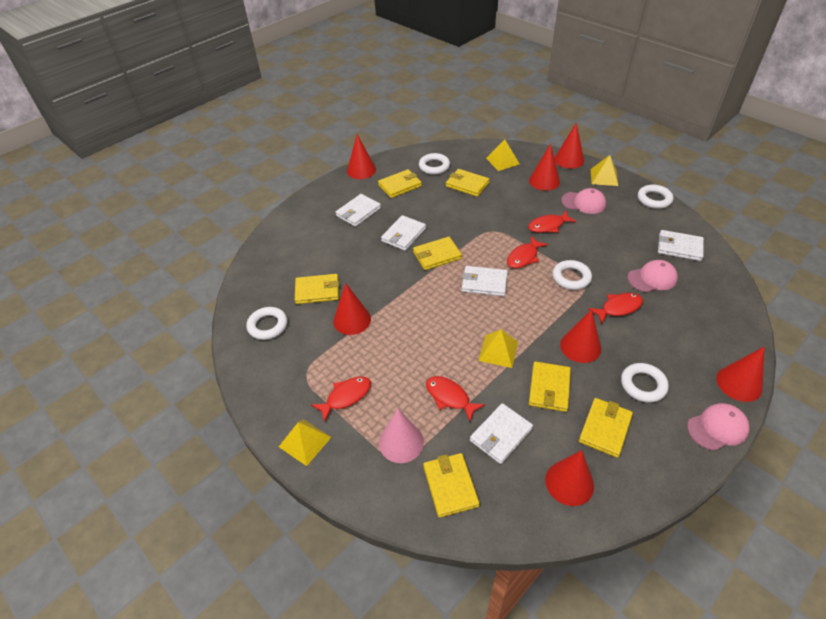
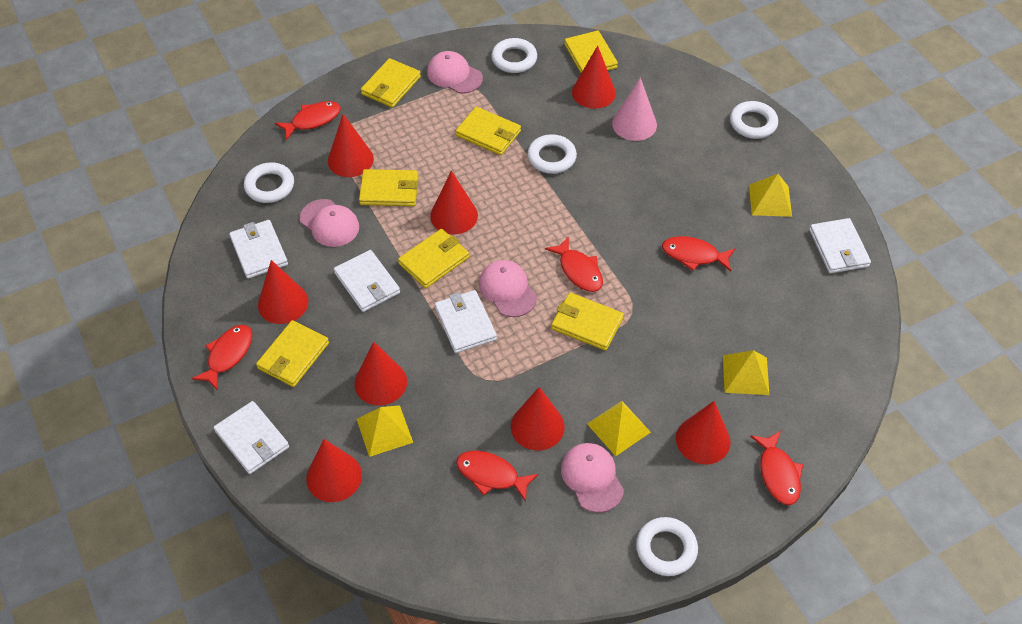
pink cap: 3 -> 4
red cone: 7 -> 8
red fish: 5 -> 6

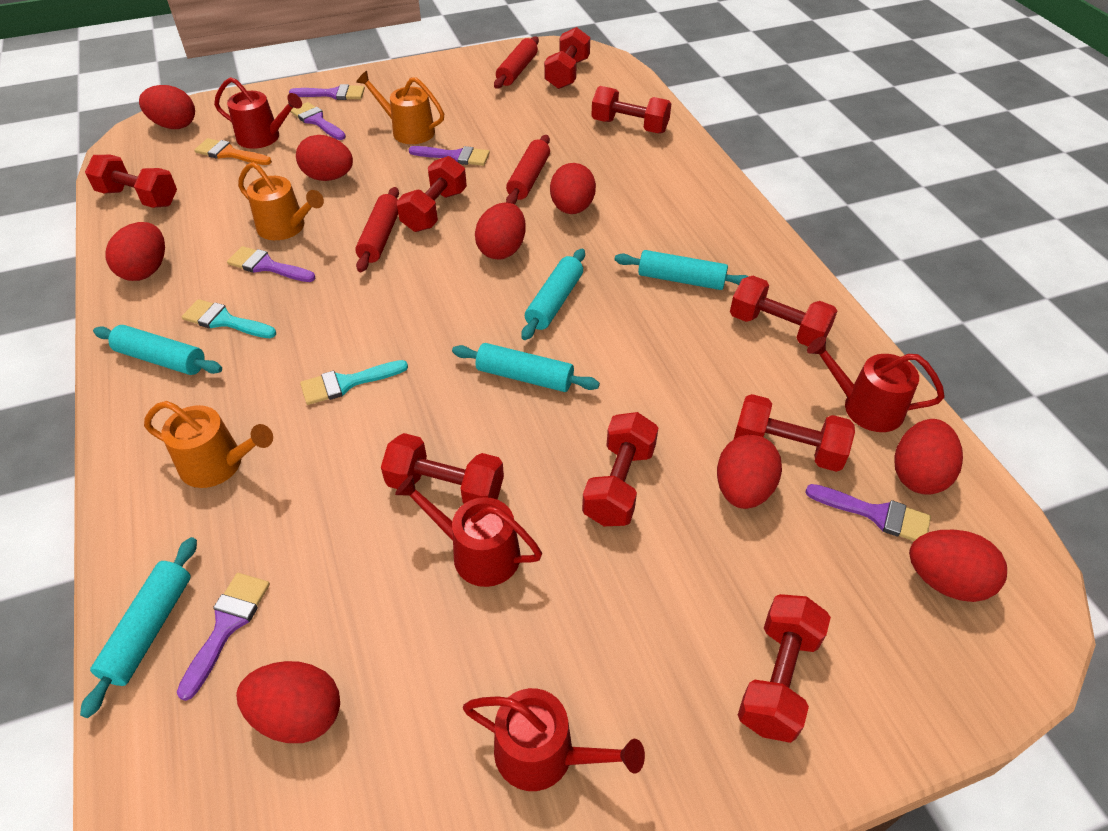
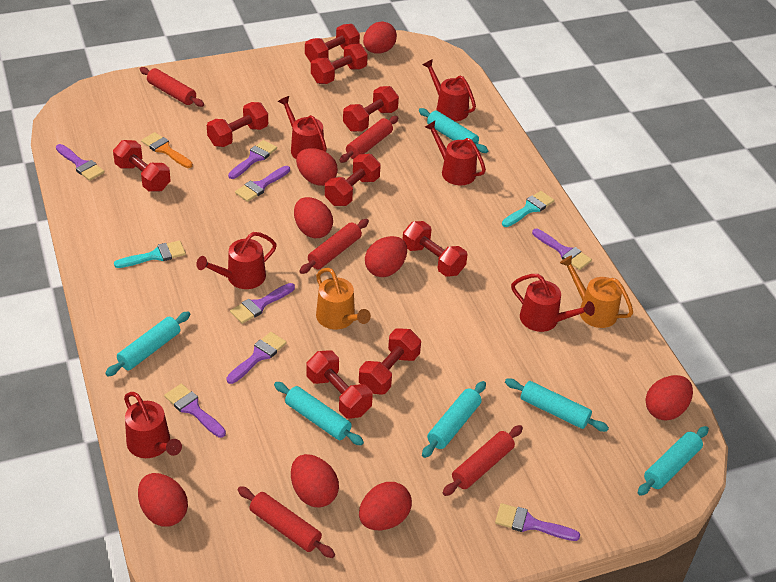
orange watering can: 3 -> 2
purple brush: 6 -> 8
red egg: 9 -> 8
red rolling pin: 3 -> 5
red watering can: 4 -> 6
turquoise rolling pin: 5 -> 6

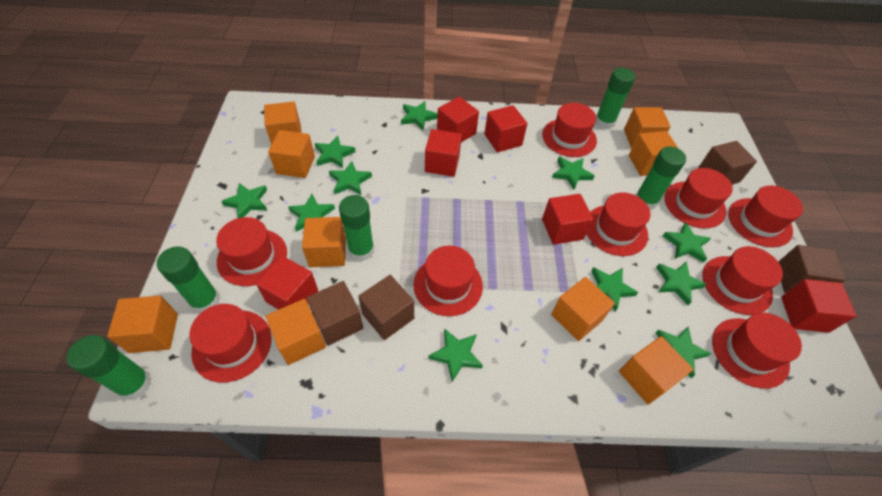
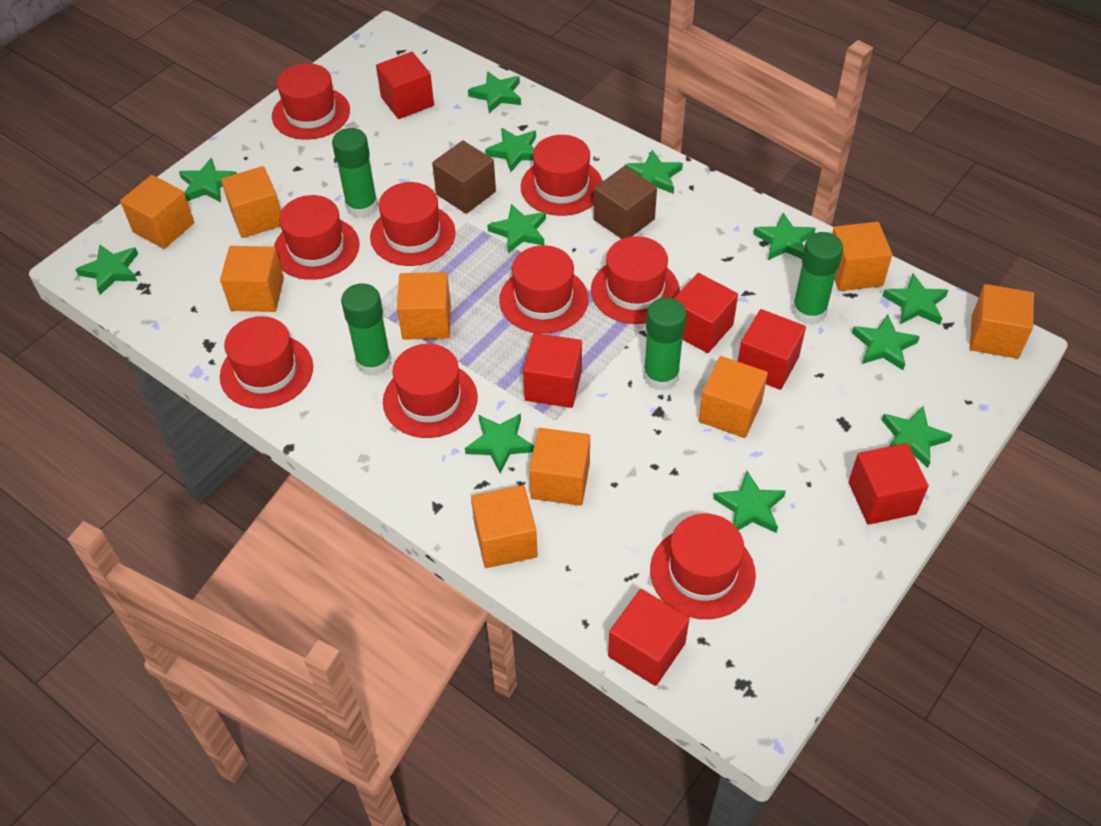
brown cube: 4 -> 2
green glue stick: 5 -> 4
green star: 11 -> 12

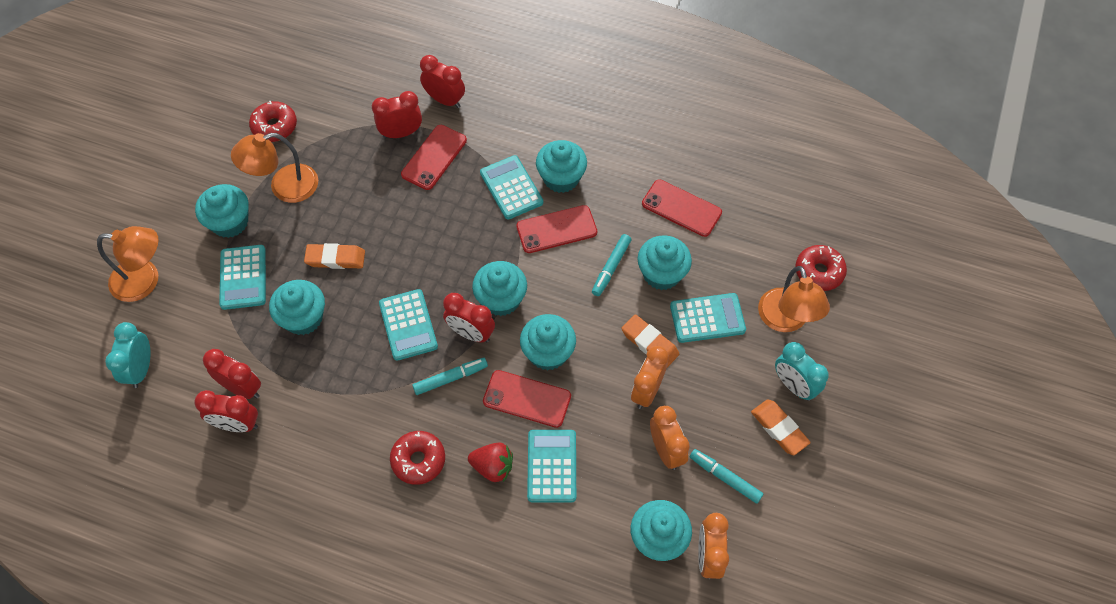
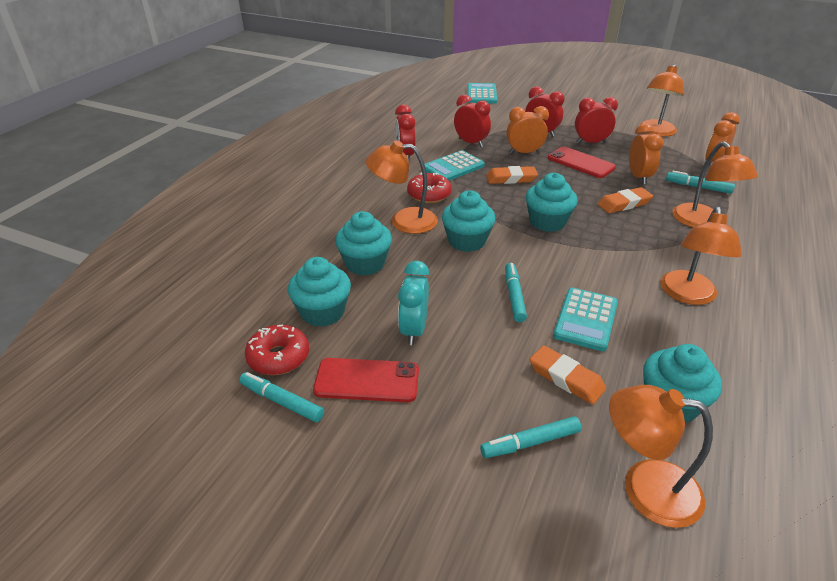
orange lamp: 3 -> 5
red clock: 5 -> 4
red donut: 3 -> 2
red phone: 4 -> 2
red strawberry: 1 -> 0
turquoise calculator: 5 -> 3
turquoise clock: 2 -> 1
turquoise cupcake: 7 -> 5
turquoise marker: 3 -> 4

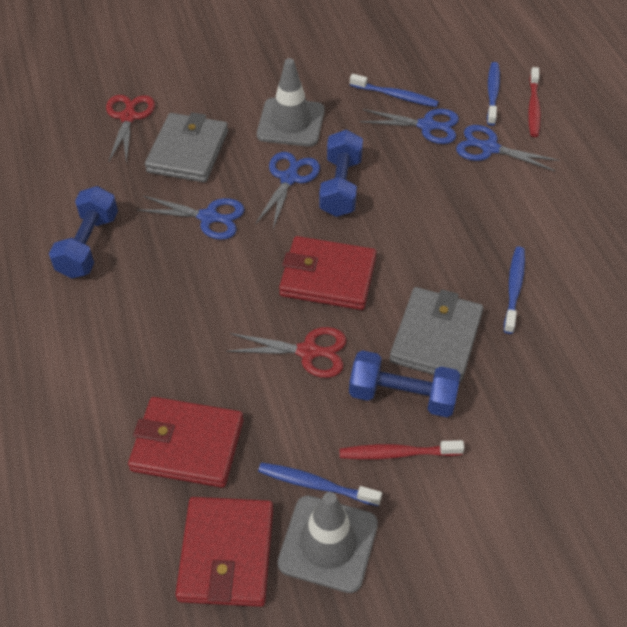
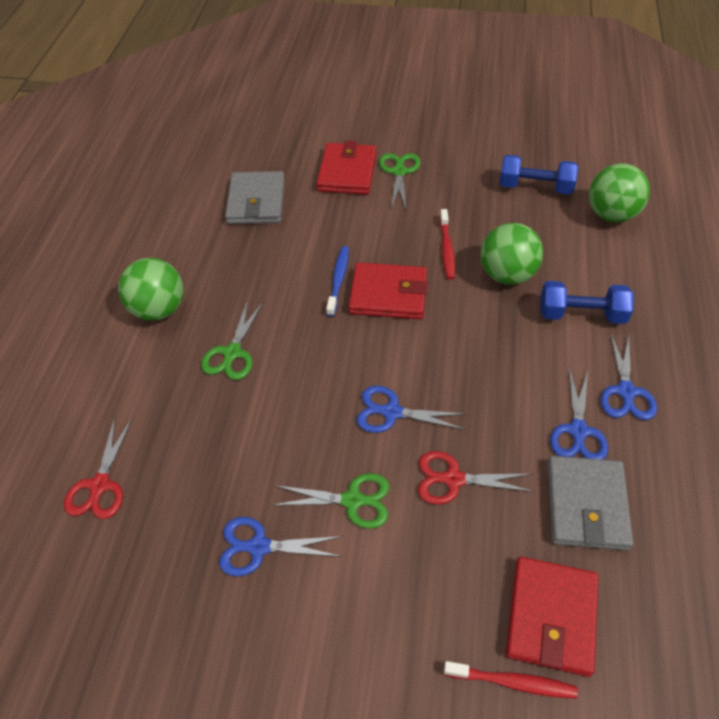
blue dumbbell: 3 -> 2
blue toothbrush: 4 -> 1
green ball: 0 -> 3
green scissors: 0 -> 3
grey traffic cone: 2 -> 0

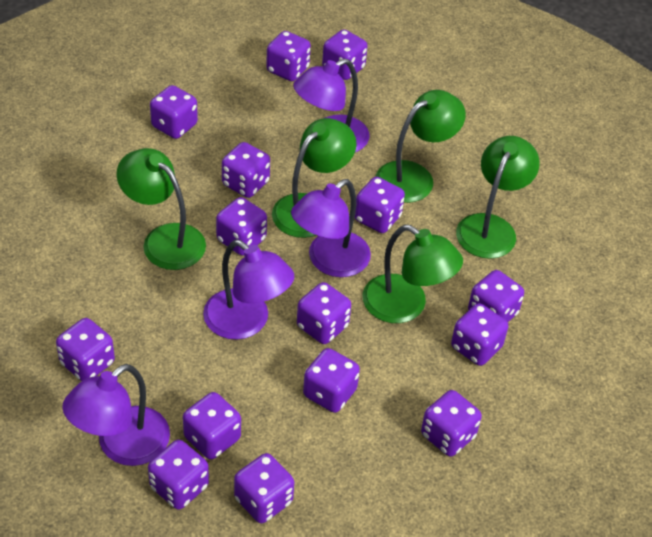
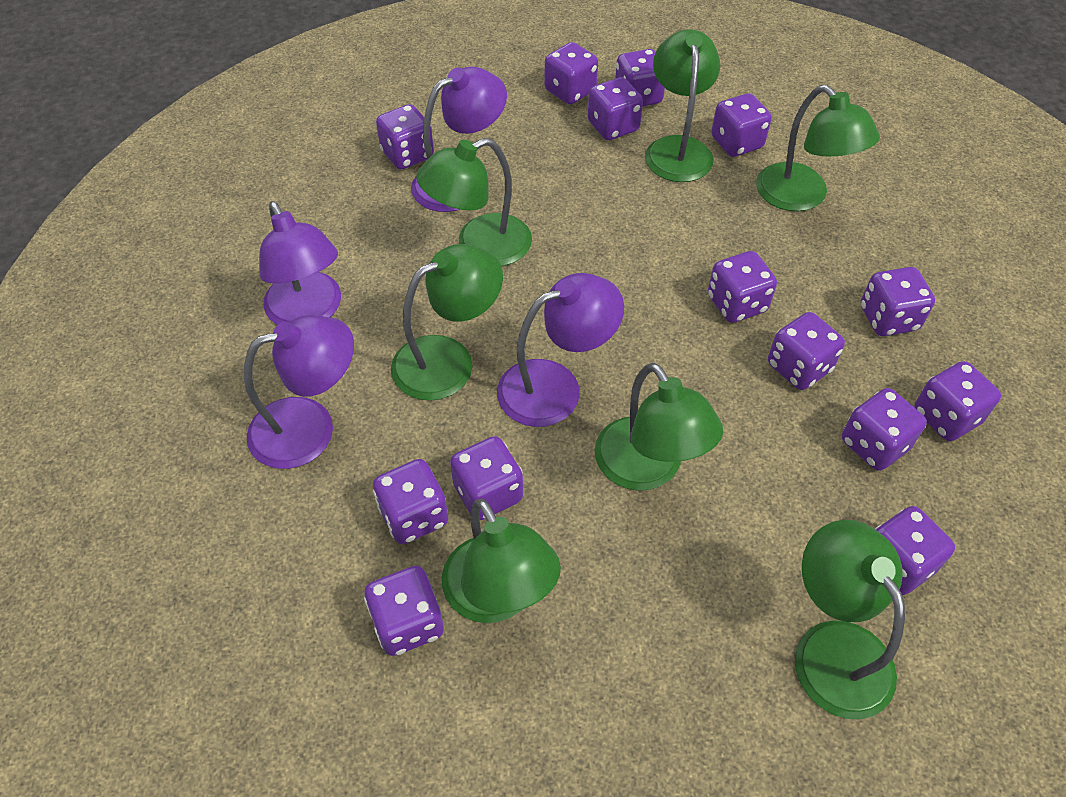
green lamp: 5 -> 7
purple dice: 15 -> 14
+ + + + +
Copy all the records above exactly, but leave out the pictures.

pink cap: 3 -> 4
red cone: 7 -> 8
red fish: 5 -> 6

orange watering can: 3 -> 2
purple brush: 6 -> 8
red egg: 9 -> 8
red rolling pin: 3 -> 5
red watering can: 4 -> 6
turquoise rolling pin: 5 -> 6

brown cube: 4 -> 2
green glue stick: 5 -> 4
green star: 11 -> 12

orange lamp: 3 -> 5
red clock: 5 -> 4
red donut: 3 -> 2
red phone: 4 -> 2
red strawberry: 1 -> 0
turquoise calculator: 5 -> 3
turquoise clock: 2 -> 1
turquoise cupcake: 7 -> 5
turquoise marker: 3 -> 4

blue dumbbell: 3 -> 2
blue toothbrush: 4 -> 1
green ball: 0 -> 3
green scissors: 0 -> 3
grey traffic cone: 2 -> 0

green lamp: 5 -> 7
purple dice: 15 -> 14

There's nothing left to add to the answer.